• _Data for processing_
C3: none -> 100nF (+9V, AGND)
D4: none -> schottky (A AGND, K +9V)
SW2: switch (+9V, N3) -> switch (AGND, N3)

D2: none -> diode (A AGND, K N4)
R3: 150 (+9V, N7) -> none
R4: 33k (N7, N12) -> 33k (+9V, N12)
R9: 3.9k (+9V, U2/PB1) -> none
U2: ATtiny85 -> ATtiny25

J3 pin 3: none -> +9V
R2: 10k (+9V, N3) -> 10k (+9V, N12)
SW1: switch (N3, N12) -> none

* * *

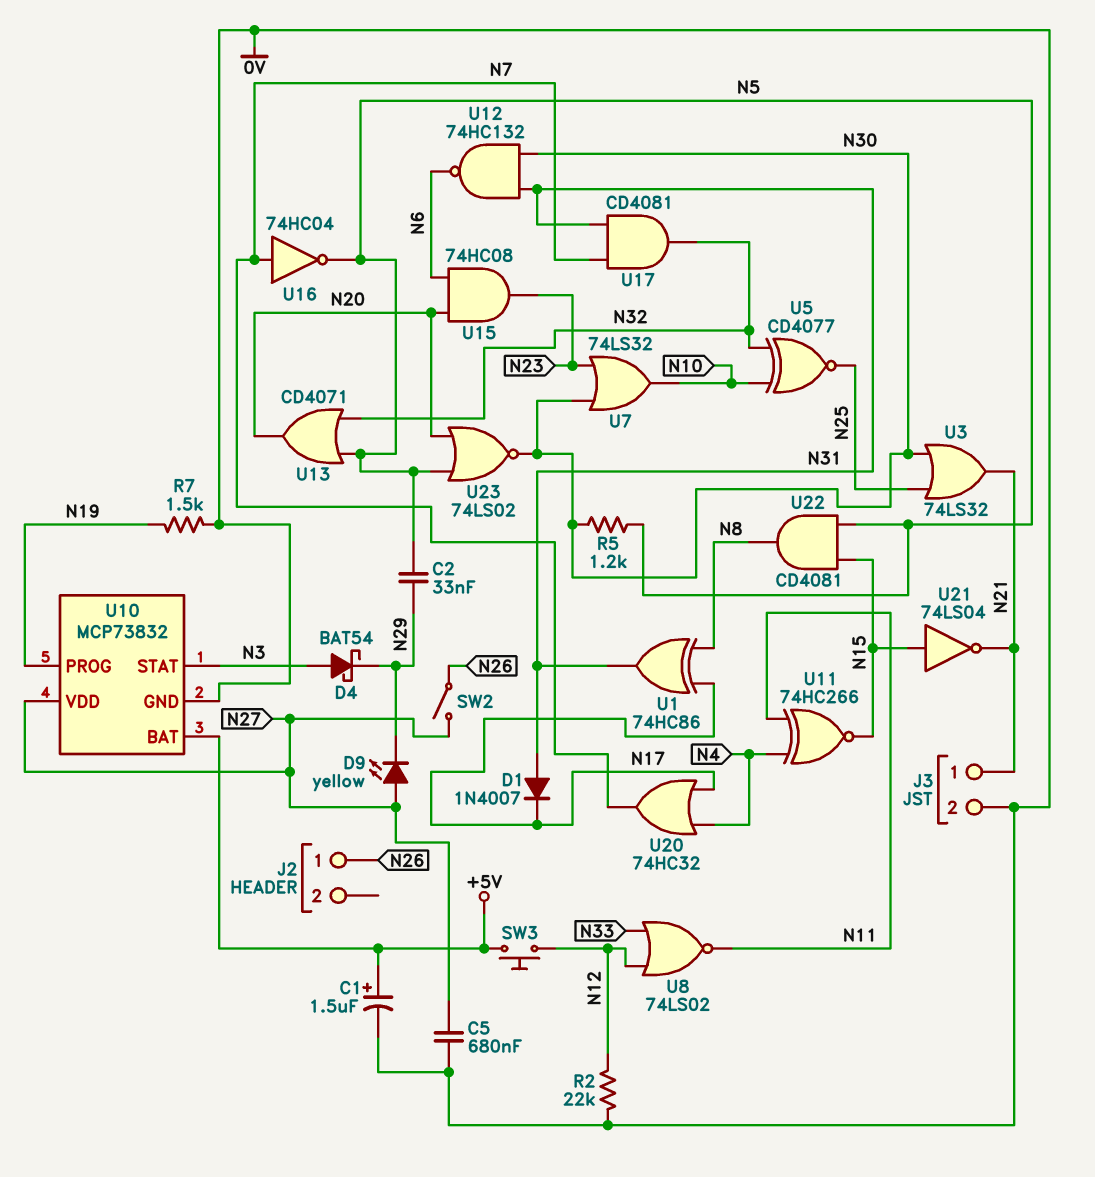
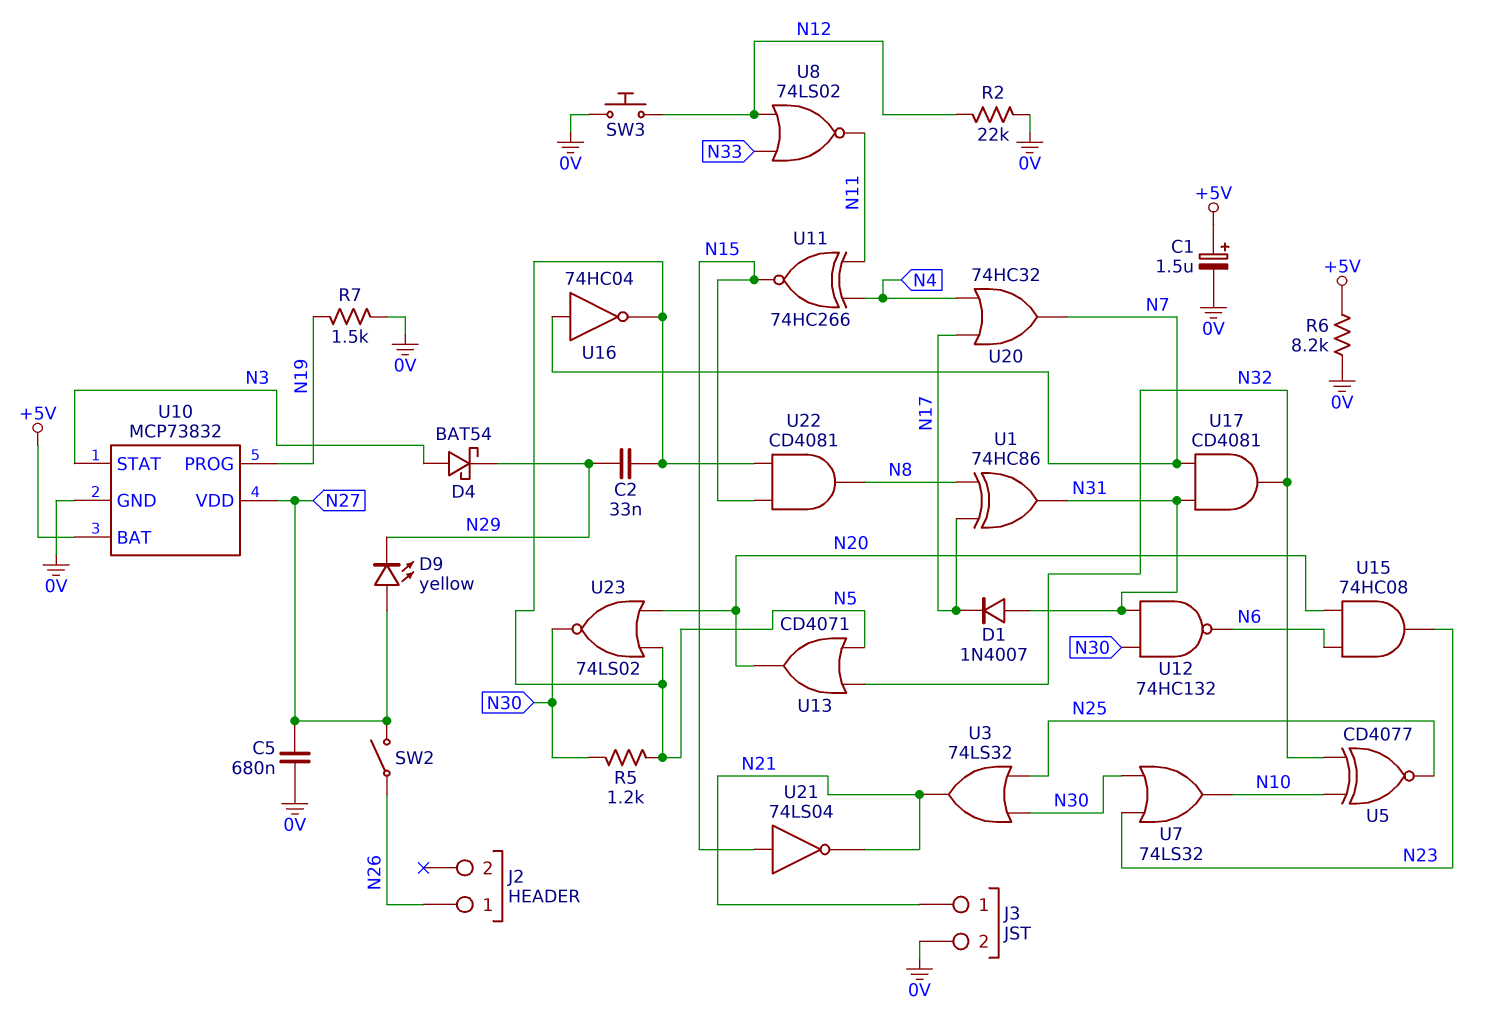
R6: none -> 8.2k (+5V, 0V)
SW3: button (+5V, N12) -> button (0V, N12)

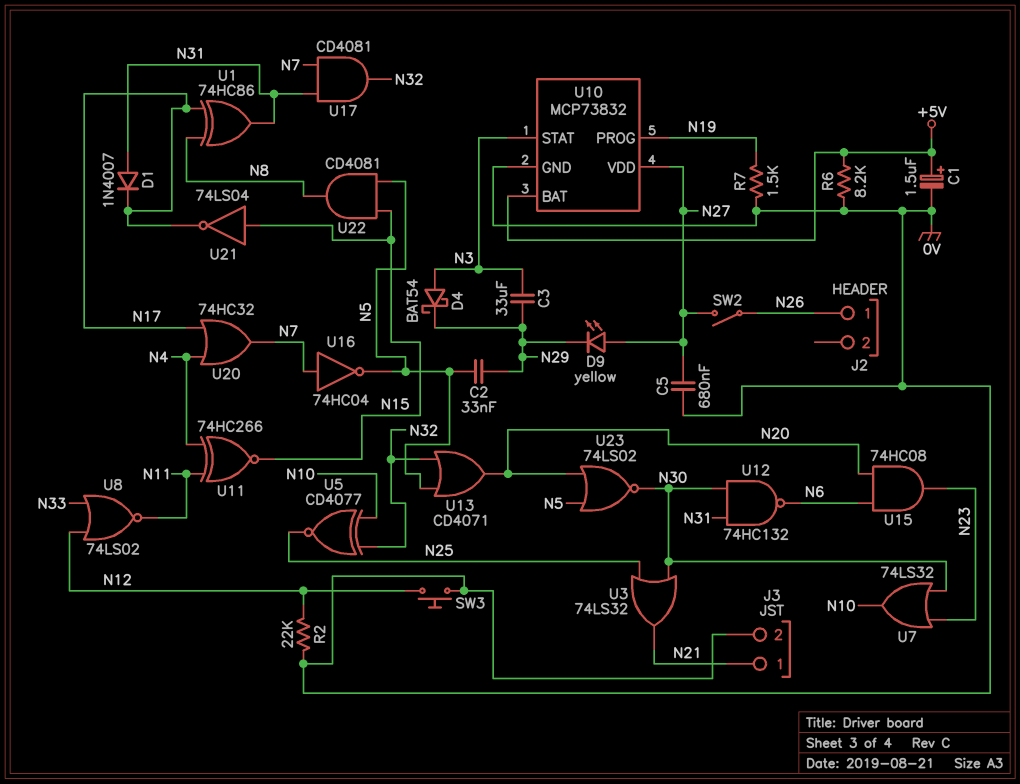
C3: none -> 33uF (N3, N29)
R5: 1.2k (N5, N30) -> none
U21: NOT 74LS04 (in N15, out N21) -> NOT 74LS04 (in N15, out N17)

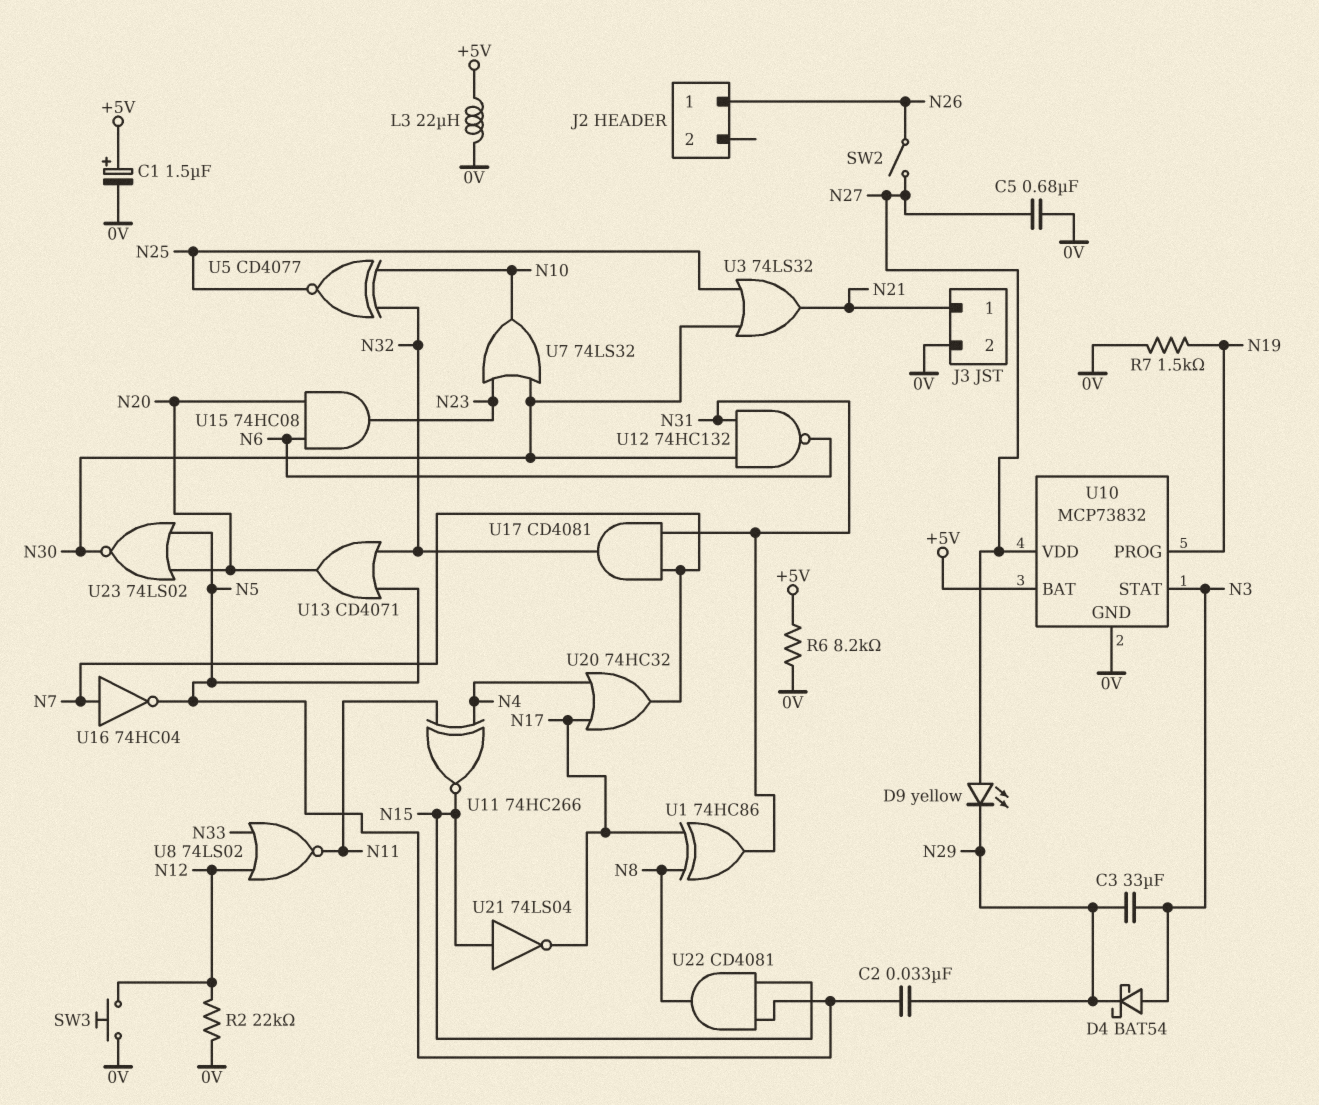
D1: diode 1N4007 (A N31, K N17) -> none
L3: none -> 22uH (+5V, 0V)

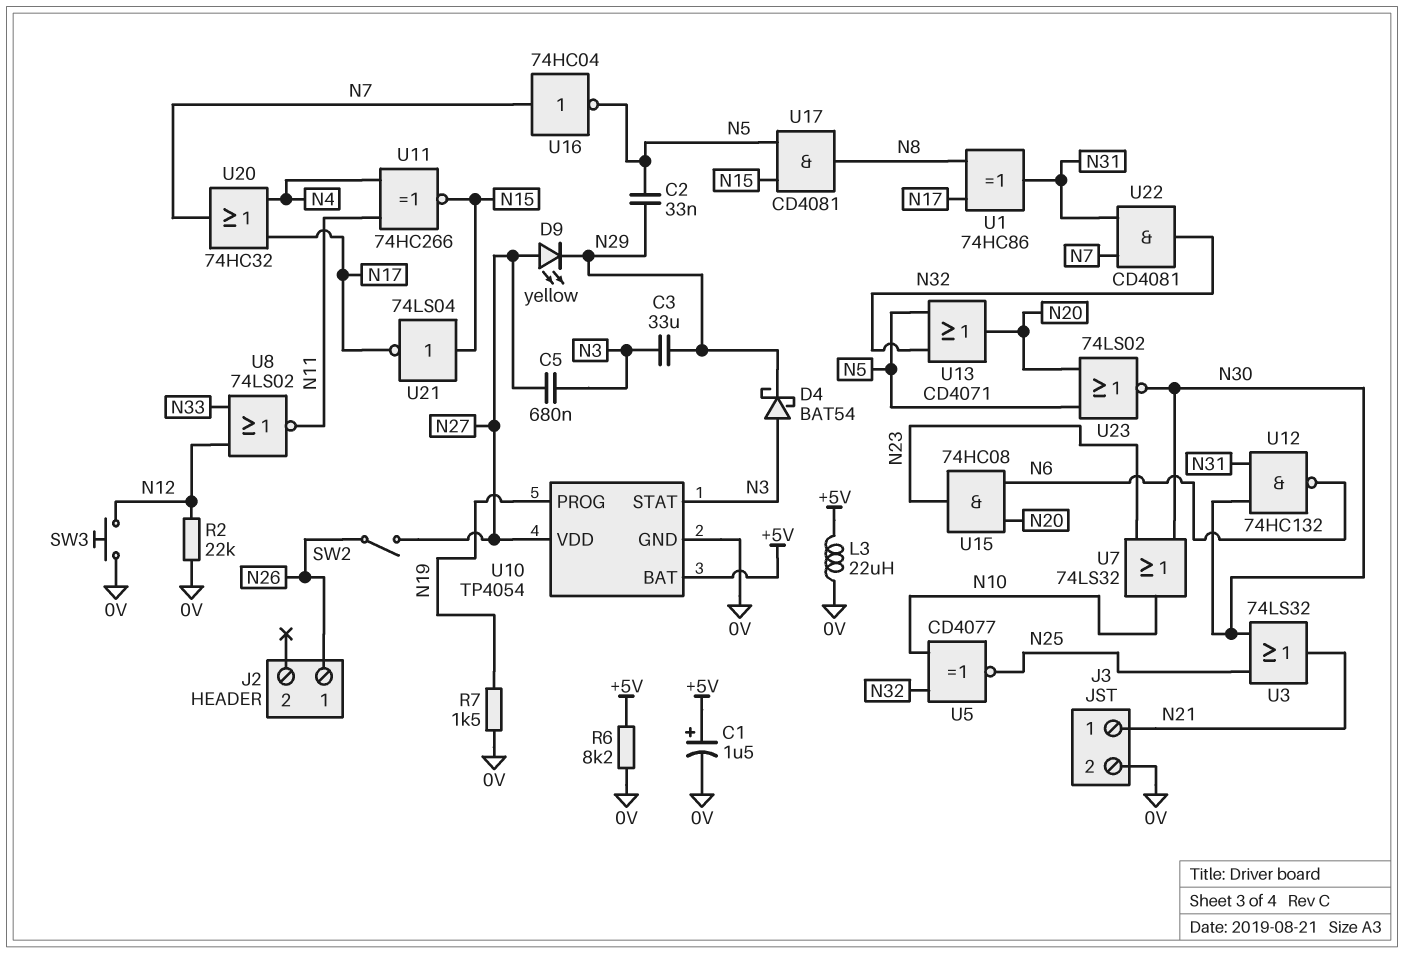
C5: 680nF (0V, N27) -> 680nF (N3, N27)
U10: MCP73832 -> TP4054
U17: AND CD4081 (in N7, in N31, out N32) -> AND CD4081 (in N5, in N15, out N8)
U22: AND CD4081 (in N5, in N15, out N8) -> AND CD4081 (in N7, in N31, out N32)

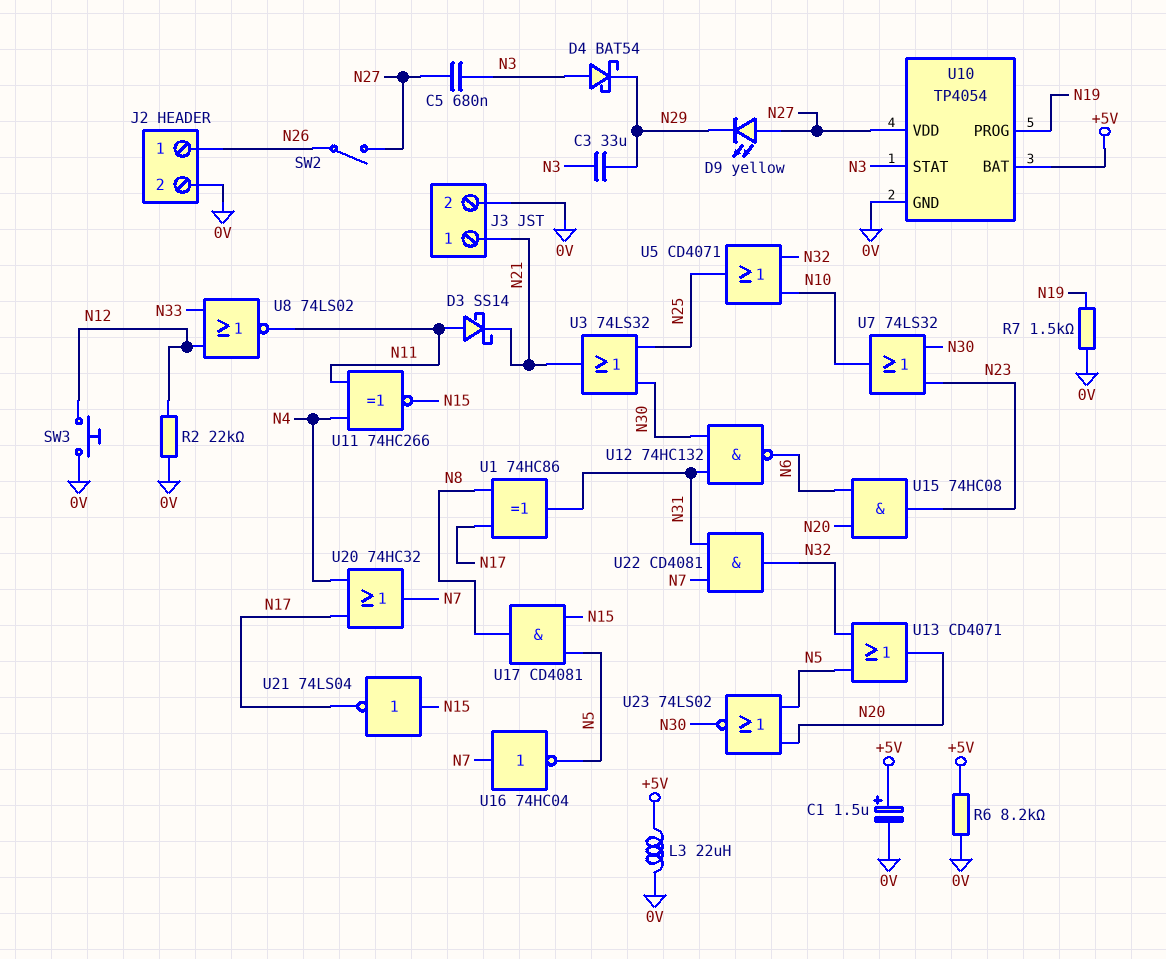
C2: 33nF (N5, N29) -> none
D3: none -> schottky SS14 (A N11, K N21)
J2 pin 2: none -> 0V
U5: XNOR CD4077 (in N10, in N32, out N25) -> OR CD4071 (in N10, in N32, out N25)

• _Directions for this task_
Your task is to report how many lines of the material include the string "diode". Give the number and no other words.

• _Result of the exercise_
2